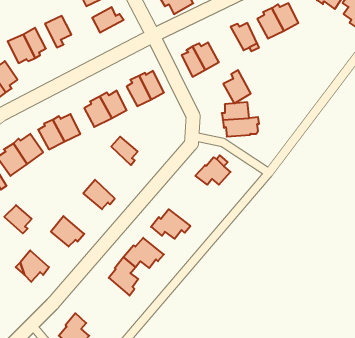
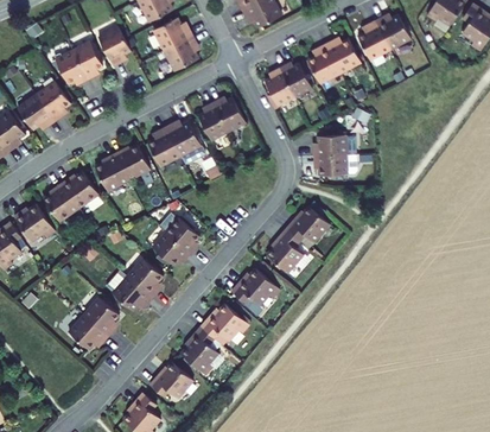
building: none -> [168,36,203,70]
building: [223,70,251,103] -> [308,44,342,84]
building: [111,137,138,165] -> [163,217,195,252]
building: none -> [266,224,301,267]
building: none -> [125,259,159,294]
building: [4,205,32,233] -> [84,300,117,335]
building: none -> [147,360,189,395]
━━━━━━━━
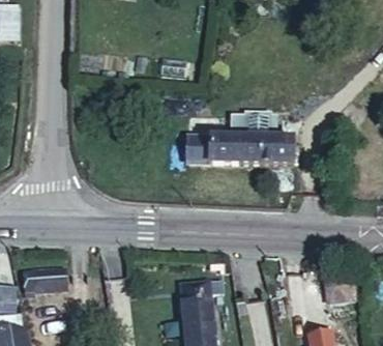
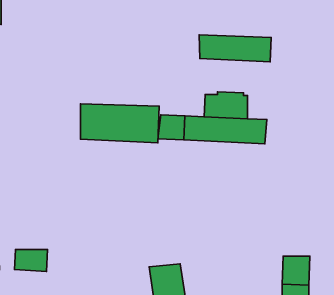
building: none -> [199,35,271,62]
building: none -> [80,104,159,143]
━━━━━━━━
• **GOAL OF THE EXERCISE**
Above is a listing; print exactly its lines from the one with "building: none -> [168,36,203,70]" through the one with "building: none -> [147,360,189,395]", and no other lines.

• **TASK OUTPUT**
building: none -> [168,36,203,70]
building: [223,70,251,103] -> [308,44,342,84]
building: [111,137,138,165] -> [163,217,195,252]
building: none -> [266,224,301,267]
building: none -> [125,259,159,294]
building: [4,205,32,233] -> [84,300,117,335]
building: none -> [147,360,189,395]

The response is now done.